> [WHAT NEEDS TO BE DONE]:
Every line in the entries where "degrees" is found should be copied.

[Dataset entries]
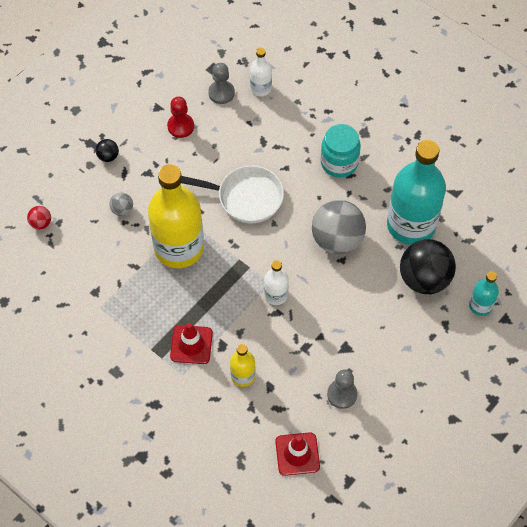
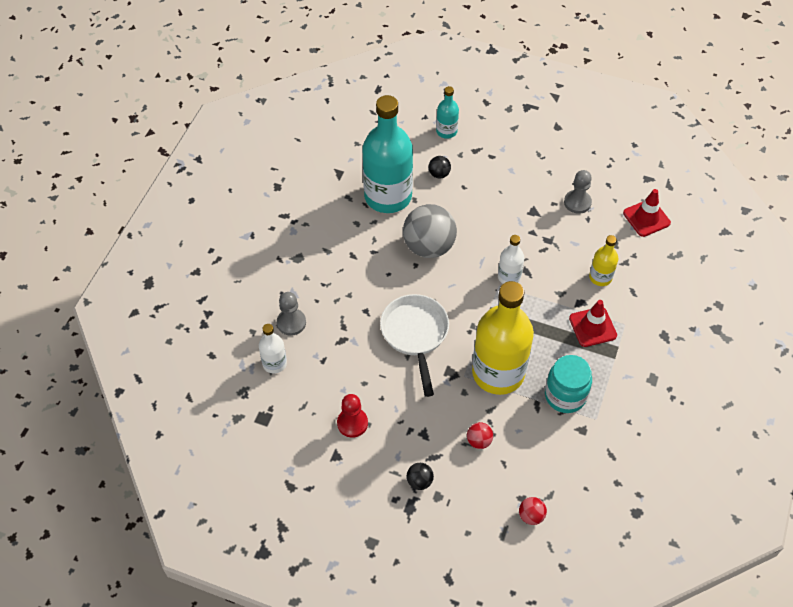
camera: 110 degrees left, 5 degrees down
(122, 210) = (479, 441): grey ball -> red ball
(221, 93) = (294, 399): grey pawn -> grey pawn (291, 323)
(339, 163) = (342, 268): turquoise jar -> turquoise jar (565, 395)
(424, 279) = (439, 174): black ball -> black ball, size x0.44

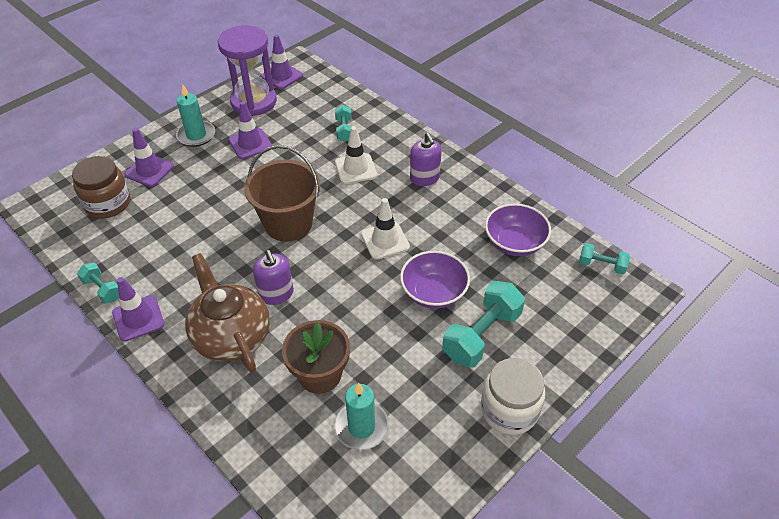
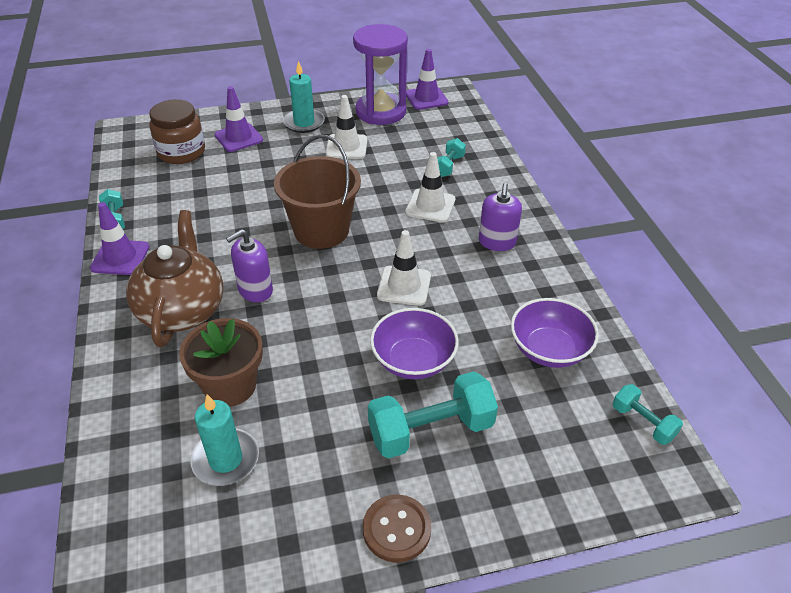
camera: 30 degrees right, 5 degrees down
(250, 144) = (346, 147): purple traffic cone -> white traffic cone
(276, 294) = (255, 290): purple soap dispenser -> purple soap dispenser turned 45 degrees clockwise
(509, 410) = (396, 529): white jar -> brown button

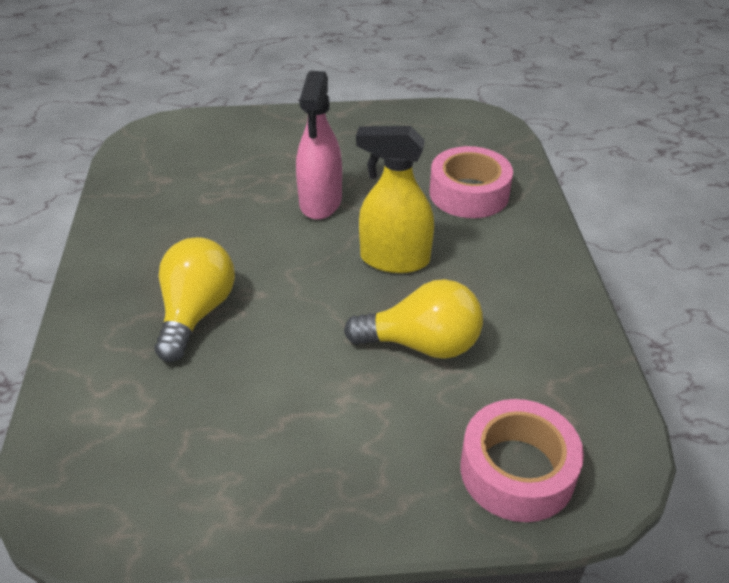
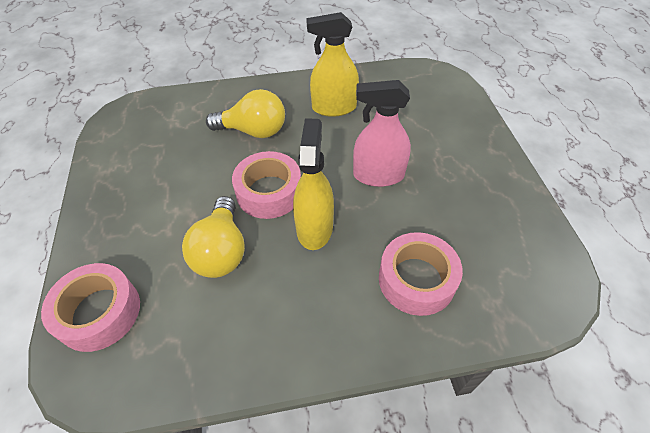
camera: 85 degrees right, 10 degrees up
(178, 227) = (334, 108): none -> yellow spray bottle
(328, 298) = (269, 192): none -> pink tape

> [RESPONSE AREA]:
camera: 110 degrees left, 5 degrees down
camera: 30 degrees right, 5 degrees down
(276, 294) = (255, 290): purple soap dispenser -> purple soap dispenser turned 45 degrees clockwise
camera: 85 degrees right, 10 degrees up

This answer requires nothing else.